Convert all the entries below into a Markdown table with two columns, Row and Line. Number each line in the Row column and leave out blank lines.

****************

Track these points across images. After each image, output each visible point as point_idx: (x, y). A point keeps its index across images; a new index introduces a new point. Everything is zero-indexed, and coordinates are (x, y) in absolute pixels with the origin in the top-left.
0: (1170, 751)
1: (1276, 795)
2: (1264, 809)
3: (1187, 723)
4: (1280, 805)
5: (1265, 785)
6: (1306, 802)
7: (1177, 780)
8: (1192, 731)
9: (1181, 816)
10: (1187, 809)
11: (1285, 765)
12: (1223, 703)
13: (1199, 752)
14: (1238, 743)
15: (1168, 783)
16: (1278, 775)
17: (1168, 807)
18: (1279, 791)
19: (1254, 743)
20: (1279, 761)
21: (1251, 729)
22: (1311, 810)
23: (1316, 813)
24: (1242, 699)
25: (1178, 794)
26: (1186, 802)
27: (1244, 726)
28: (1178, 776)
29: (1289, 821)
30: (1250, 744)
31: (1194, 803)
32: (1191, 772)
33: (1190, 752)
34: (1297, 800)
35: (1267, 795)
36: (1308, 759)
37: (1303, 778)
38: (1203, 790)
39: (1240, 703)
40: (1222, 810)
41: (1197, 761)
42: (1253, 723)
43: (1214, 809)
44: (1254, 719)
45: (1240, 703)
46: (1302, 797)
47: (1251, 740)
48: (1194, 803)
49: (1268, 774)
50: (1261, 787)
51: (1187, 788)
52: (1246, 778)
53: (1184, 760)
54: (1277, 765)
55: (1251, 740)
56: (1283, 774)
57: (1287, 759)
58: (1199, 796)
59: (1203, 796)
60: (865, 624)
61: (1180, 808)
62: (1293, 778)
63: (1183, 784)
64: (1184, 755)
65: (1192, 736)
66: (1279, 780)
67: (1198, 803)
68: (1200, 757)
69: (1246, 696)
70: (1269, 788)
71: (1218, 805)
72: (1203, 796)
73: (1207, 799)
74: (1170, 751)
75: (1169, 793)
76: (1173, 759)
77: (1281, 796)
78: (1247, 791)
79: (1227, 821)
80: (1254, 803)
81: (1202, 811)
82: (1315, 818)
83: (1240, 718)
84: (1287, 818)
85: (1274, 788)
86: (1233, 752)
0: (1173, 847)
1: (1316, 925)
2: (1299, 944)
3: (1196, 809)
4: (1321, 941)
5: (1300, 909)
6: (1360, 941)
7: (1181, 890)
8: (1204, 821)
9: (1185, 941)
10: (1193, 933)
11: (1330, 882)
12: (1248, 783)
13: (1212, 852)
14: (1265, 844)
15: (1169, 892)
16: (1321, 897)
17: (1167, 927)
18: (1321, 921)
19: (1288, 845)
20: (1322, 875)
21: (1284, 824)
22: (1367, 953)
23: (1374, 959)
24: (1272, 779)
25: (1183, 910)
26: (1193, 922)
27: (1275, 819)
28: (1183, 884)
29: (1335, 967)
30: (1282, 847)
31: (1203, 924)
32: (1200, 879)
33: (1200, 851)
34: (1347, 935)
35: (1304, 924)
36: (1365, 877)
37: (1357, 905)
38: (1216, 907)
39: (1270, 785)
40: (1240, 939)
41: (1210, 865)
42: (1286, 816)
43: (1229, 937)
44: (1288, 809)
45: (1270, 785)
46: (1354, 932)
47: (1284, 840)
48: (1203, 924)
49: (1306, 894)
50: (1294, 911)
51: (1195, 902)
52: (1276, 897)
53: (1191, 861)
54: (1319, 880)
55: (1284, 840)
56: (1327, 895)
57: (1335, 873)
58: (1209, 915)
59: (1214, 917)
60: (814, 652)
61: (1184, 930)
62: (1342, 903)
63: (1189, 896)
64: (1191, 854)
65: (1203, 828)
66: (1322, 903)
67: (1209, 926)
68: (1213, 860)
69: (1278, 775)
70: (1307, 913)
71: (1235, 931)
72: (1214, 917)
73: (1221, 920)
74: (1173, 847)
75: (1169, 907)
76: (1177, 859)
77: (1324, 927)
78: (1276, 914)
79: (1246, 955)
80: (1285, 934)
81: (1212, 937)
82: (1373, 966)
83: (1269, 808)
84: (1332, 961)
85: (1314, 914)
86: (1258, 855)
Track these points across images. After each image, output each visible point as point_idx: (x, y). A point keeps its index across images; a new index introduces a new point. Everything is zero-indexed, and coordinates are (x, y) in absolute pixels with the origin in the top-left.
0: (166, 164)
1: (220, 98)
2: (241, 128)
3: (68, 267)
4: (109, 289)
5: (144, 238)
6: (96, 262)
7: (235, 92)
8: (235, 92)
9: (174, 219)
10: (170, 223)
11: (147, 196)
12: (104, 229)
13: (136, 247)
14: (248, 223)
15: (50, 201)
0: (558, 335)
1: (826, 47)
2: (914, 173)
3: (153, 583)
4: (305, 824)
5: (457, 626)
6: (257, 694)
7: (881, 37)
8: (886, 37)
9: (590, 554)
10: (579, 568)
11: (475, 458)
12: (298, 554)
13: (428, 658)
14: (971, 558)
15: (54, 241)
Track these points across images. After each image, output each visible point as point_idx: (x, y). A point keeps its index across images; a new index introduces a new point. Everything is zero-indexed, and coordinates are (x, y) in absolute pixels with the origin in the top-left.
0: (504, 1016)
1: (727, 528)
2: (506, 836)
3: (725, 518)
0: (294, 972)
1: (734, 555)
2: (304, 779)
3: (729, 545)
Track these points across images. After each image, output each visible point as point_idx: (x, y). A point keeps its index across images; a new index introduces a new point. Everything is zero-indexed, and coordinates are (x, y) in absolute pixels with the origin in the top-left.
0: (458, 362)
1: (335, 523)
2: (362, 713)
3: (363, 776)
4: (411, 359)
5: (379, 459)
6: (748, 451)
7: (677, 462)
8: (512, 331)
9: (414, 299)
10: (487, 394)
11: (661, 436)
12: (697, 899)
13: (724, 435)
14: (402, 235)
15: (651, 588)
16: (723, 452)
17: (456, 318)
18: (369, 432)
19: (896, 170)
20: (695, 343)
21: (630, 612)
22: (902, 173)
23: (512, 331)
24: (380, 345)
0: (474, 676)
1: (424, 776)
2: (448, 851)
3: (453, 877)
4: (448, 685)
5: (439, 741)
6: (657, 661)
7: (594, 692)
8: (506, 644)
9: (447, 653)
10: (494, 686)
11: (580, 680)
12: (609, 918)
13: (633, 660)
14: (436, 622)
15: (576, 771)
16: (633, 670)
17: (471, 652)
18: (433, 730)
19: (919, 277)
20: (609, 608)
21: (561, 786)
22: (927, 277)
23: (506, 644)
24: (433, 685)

****************

## TASK ANSWER
| Row | Line |
|---|---|
| 1 | Track these points across images. After each image, output each visible point as point_idx: (x, y). A point keeps its index across images; a new index introduces a new point. Everything is zero-indexed, and coordinates are (x, y) in absolute pixels with the origin in the top-left. |
| 2 | 0: (1170, 751) |
| 3 | 1: (1276, 795) |
| 4 | 2: (1264, 809) |
| 5 | 3: (1187, 723) |
| 6 | 4: (1280, 805) |
| 7 | 5: (1265, 785) |
| 8 | 6: (1306, 802) |
| 9 | 7: (1177, 780) |
| 10 | 8: (1192, 731) |
| 11 | 9: (1181, 816) |
| 12 | 10: (1187, 809) |
| 13 | 11: (1285, 765) |
| 14 | 12: (1223, 703) |
| 15 | 13: (1199, 752) |
| 16 | 14: (1238, 743) |
| 17 | 15: (1168, 783) |
| 18 | 16: (1278, 775) |
| 19 | 17: (1168, 807) |
| 20 | 18: (1279, 791) |
| 21 | 19: (1254, 743) |
| 22 | 20: (1279, 761) |
| 23 | 21: (1251, 729) |
| 24 | 22: (1311, 810) |
| 25 | 23: (1316, 813) |
| 26 | 24: (1242, 699) |
| 27 | 25: (1178, 794) |
| 28 | 26: (1186, 802) |
| 29 | 27: (1244, 726) |
| 30 | 28: (1178, 776) |
| 31 | 29: (1289, 821) |
| 32 | 30: (1250, 744) |
| 33 | 31: (1194, 803) |
| 34 | 32: (1191, 772) |
| 35 | 33: (1190, 752) |
| 36 | 34: (1297, 800) |
| 37 | 35: (1267, 795) |
| 38 | 36: (1308, 759) |
| 39 | 37: (1303, 778) |
| 40 | 38: (1203, 790) |
| 41 | 39: (1240, 703) |
| 42 | 40: (1222, 810) |
| 43 | 41: (1197, 761) |
| 44 | 42: (1253, 723) |
| 45 | 43: (1214, 809) |
| 46 | 44: (1254, 719) |
| 47 | 45: (1240, 703) |
| 48 | 46: (1302, 797) |
| 49 | 47: (1251, 740) |
| 50 | 48: (1194, 803) |
| 51 | 49: (1268, 774) |
| 52 | 50: (1261, 787) |
| 53 | 51: (1187, 788) |
| 54 | 52: (1246, 778) |
| 55 | 53: (1184, 760) |
| 56 | 54: (1277, 765) |
| 57 | 55: (1251, 740) |
| 58 | 56: (1283, 774) |
| 59 | 57: (1287, 759) |
| 60 | 58: (1199, 796) |
| 61 | 59: (1203, 796) |
| 62 | 60: (865, 624) |
| 63 | 61: (1180, 808) |
| 64 | 62: (1293, 778) |
| 65 | 63: (1183, 784) |
| 66 | 64: (1184, 755) |
| 67 | 65: (1192, 736) |
| 68 | 66: (1279, 780) |
| 69 | 67: (1198, 803) |
| 70 | 68: (1200, 757) |
| 71 | 69: (1246, 696) |
| 72 | 70: (1269, 788) |
| 73 | 71: (1218, 805) |
| 74 | 72: (1203, 796) |
| 75 | 73: (1207, 799) |
| 76 | 74: (1170, 751) |
| 77 | 75: (1169, 793) |
| 78 | 76: (1173, 759) |
| 79 | 77: (1281, 796) |
| 80 | 78: (1247, 791) |
| 81 | 79: (1227, 821) |
| 82 | 80: (1254, 803) |
| 83 | 81: (1202, 811) |
| 84 | 82: (1315, 818) |
| 85 | 83: (1240, 718) |
| 86 | 84: (1287, 818) |
| 87 | 85: (1274, 788) |
| 88 | 86: (1233, 752) |
| 89 | 0: (1173, 847) |
| 90 | 1: (1316, 925) |
| 91 | 2: (1299, 944) |
| 92 | 3: (1196, 809) |
| 93 | 4: (1321, 941) |
| 94 | 5: (1300, 909) |
| 95 | 6: (1360, 941) |
| 96 | 7: (1181, 890) |
| 97 | 8: (1204, 821) |
| 98 | 9: (1185, 941) |
| 99 | 10: (1193, 933) |
| 100 | 11: (1330, 882) |
| 101 | 12: (1248, 783) |
| 102 | 13: (1212, 852) |
| 103 | 14: (1265, 844) |
| 104 | 15: (1169, 892) |
| 105 | 16: (1321, 897) |
| 106 | 17: (1167, 927) |
| 107 | 18: (1321, 921) |
| 108 | 19: (1288, 845) |
| 109 | 20: (1322, 875) |
| 110 | 21: (1284, 824) |
| 111 | 22: (1367, 953) |
| 112 | 23: (1374, 959) |
| 113 | 24: (1272, 779) |
| 114 | 25: (1183, 910) |
| 115 | 26: (1193, 922) |
| 116 | 27: (1275, 819) |
| 117 | 28: (1183, 884) |
| 118 | 29: (1335, 967) |
| 119 | 30: (1282, 847) |
| 120 | 31: (1203, 924) |
| 121 | 32: (1200, 879) |
| 122 | 33: (1200, 851) |
| 123 | 34: (1347, 935) |
| 124 | 35: (1304, 924) |
| 125 | 36: (1365, 877) |
| 126 | 37: (1357, 905) |
| 127 | 38: (1216, 907) |
| 128 | 39: (1270, 785) |
| 129 | 40: (1240, 939) |
| 130 | 41: (1210, 865) |
| 131 | 42: (1286, 816) |
| 132 | 43: (1229, 937) |
| 133 | 44: (1288, 809) |
| 134 | 45: (1270, 785) |
| 135 | 46: (1354, 932) |
| 136 | 47: (1284, 840) |
| 137 | 48: (1203, 924) |
| 138 | 49: (1306, 894) |
| 139 | 50: (1294, 911) |
| 140 | 51: (1195, 902) |
| 141 | 52: (1276, 897) |
| 142 | 53: (1191, 861) |
| 143 | 54: (1319, 880) |
| 144 | 55: (1284, 840) |
| 145 | 56: (1327, 895) |
| 146 | 57: (1335, 873) |
| 147 | 58: (1209, 915) |
| 148 | 59: (1214, 917) |
| 149 | 60: (814, 652) |
| 150 | 61: (1184, 930) |
| 151 | 62: (1342, 903) |
| 152 | 63: (1189, 896) |
| 153 | 64: (1191, 854) |
| 154 | 65: (1203, 828) |
| 155 | 66: (1322, 903) |
| 156 | 67: (1209, 926) |
| 157 | 68: (1213, 860) |
| 158 | 69: (1278, 775) |
| 159 | 70: (1307, 913) |
| 160 | 71: (1235, 931) |
| 161 | 72: (1214, 917) |
| 162 | 73: (1221, 920) |
| 163 | 74: (1173, 847) |
| 164 | 75: (1169, 907) |
| 165 | 76: (1177, 859) |
| 166 | 77: (1324, 927) |
| 167 | 78: (1276, 914) |
| 168 | 79: (1246, 955) |
| 169 | 80: (1285, 934) |
| 170 | 81: (1212, 937) |
| 171 | 82: (1373, 966) |
| 172 | 83: (1269, 808) |
| 173 | 84: (1332, 961) |
| 174 | 85: (1314, 914) |
| 175 | 86: (1258, 855) |
| 176 | Track these points across images. After each image, output each visible point as point_idx: (x, y). A point keeps its index across images; a new index introduces a new point. Everything is zero-indexed, and coordinates are (x, y) in absolute pixels with the origin in the top-left. |
| 177 | 0: (166, 164) |
| 178 | 1: (220, 98) |
| 179 | 2: (241, 128) |
| 180 | 3: (68, 267) |
| 181 | 4: (109, 289) |
| 182 | 5: (144, 238) |
| 183 | 6: (96, 262) |
| 184 | 7: (235, 92) |
| 185 | 8: (235, 92) |
| 186 | 9: (174, 219) |
| 187 | 10: (170, 223) |
| 188 | 11: (147, 196) |
| 189 | 12: (104, 229) |
| 190 | 13: (136, 247) |
| 191 | 14: (248, 223) |
| 192 | 15: (50, 201) |
| 193 | 0: (558, 335) |
| 194 | 1: (826, 47) |
| 195 | 2: (914, 173) |
| 196 | 3: (153, 583) |
| 197 | 4: (305, 824) |
| 198 | 5: (457, 626) |
| 199 | 6: (257, 694) |
| 200 | 7: (881, 37) |
| 201 | 8: (886, 37) |
| 202 | 9: (590, 554) |
| 203 | 10: (579, 568) |
| 204 | 11: (475, 458) |
| 205 | 12: (298, 554) |
| 206 | 13: (428, 658) |
| 207 | 14: (971, 558) |
| 208 | 15: (54, 241) |
| 209 | Track these points across images. After each image, output each visible point as point_idx: (x, y). A point keeps its index across images; a new index introduces a new point. Everything is zero-indexed, and coordinates are (x, y) in absolute pixels with the origin in the top-left. |
| 210 | 0: (504, 1016) |
| 211 | 1: (727, 528) |
| 212 | 2: (506, 836) |
| 213 | 3: (725, 518) |
| 214 | 0: (294, 972) |
| 215 | 1: (734, 555) |
| 216 | 2: (304, 779) |
| 217 | 3: (729, 545) |
| 218 | Track these points across images. After each image, output each visible point as point_idx: (x, y). A point keeps its index across images; a new index introduces a new point. Everything is zero-indexed, and coordinates are (x, y) in absolute pixels with the origin in the top-left. |
| 219 | 0: (458, 362) |
| 220 | 1: (335, 523) |
| 221 | 2: (362, 713) |
| 222 | 3: (363, 776) |
| 223 | 4: (411, 359) |
| 224 | 5: (379, 459) |
| 225 | 6: (748, 451) |
| 226 | 7: (677, 462) |
| 227 | 8: (512, 331) |
| 228 | 9: (414, 299) |
| 229 | 10: (487, 394) |
| 230 | 11: (661, 436) |
| 231 | 12: (697, 899) |
| 232 | 13: (724, 435) |
| 233 | 14: (402, 235) |
| 234 | 15: (651, 588) |
| 235 | 16: (723, 452) |
| 236 | 17: (456, 318) |
| 237 | 18: (369, 432) |
| 238 | 19: (896, 170) |
| 239 | 20: (695, 343) |
| 240 | 21: (630, 612) |
| 241 | 22: (902, 173) |
| 242 | 23: (512, 331) |
| 243 | 24: (380, 345) |
| 244 | 0: (474, 676) |
| 245 | 1: (424, 776) |
| 246 | 2: (448, 851) |
| 247 | 3: (453, 877) |
| 248 | 4: (448, 685) |
| 249 | 5: (439, 741) |
| 250 | 6: (657, 661) |
| 251 | 7: (594, 692) |
| 252 | 8: (506, 644) |
| 253 | 9: (447, 653) |
| 254 | 10: (494, 686) |
| 255 | 11: (580, 680) |
| 256 | 12: (609, 918) |
| 257 | 13: (633, 660) |
| 258 | 14: (436, 622) |
| 259 | 15: (576, 771) |
| 260 | 16: (633, 670) |
| 261 | 17: (471, 652) |
| 262 | 18: (433, 730) |
| 263 | 19: (919, 277) |
| 264 | 20: (609, 608) |
| 265 | 21: (561, 786) |
| 266 | 22: (927, 277) |
| 267 | 23: (506, 644) |
| 268 | 24: (433, 685) |